Look for the string "switch" in the listing below, then copy every line that has it.

─── Data provided ───

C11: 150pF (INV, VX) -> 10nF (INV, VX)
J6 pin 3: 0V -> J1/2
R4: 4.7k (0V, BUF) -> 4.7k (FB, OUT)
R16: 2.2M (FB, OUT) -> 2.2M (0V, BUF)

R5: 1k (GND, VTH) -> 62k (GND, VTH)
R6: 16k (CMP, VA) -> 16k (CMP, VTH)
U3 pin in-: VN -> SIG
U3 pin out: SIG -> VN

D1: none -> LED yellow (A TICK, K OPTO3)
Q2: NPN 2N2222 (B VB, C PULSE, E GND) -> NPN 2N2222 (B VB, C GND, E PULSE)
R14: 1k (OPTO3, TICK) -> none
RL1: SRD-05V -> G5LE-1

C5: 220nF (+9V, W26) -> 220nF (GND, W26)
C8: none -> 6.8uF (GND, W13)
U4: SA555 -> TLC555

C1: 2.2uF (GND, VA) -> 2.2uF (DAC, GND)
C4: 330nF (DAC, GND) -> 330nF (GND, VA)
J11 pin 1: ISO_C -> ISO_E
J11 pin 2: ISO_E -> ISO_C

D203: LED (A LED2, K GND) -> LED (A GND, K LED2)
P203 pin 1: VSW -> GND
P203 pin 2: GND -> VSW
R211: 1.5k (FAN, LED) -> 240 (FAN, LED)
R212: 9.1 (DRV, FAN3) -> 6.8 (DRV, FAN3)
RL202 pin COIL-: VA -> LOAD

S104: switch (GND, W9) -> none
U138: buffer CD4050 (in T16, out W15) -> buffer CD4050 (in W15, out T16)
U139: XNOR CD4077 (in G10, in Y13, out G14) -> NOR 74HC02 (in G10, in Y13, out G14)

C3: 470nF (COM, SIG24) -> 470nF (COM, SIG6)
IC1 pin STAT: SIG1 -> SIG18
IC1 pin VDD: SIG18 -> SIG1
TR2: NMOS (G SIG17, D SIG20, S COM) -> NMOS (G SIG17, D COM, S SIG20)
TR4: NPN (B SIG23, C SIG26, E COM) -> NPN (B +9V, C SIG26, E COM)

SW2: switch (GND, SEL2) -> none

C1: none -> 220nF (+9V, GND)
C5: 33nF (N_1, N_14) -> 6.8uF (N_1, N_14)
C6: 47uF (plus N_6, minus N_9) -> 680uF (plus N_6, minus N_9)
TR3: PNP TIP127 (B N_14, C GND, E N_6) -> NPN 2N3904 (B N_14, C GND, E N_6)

───

• Exercise response
S104: switch (GND, W9) -> none
SW2: switch (GND, SEL2) -> none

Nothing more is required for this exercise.